*ASSIGNED TASK:*
A single stretch of the material below is to be transcribed exactly, starting at the line with "blue book: 5 -> 2" and ending after the line with "yellow pear: 0 -> 5".

*INPUT RECORDS:*
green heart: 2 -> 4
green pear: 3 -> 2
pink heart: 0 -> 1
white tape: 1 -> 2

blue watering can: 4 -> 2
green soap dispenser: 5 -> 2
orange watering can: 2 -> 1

==

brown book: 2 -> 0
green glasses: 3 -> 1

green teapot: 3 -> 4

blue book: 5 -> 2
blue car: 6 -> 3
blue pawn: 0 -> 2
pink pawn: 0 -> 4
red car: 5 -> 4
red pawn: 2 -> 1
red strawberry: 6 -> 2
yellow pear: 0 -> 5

*SOLVED PROBLEM:*
blue book: 5 -> 2
blue car: 6 -> 3
blue pawn: 0 -> 2
pink pawn: 0 -> 4
red car: 5 -> 4
red pawn: 2 -> 1
red strawberry: 6 -> 2
yellow pear: 0 -> 5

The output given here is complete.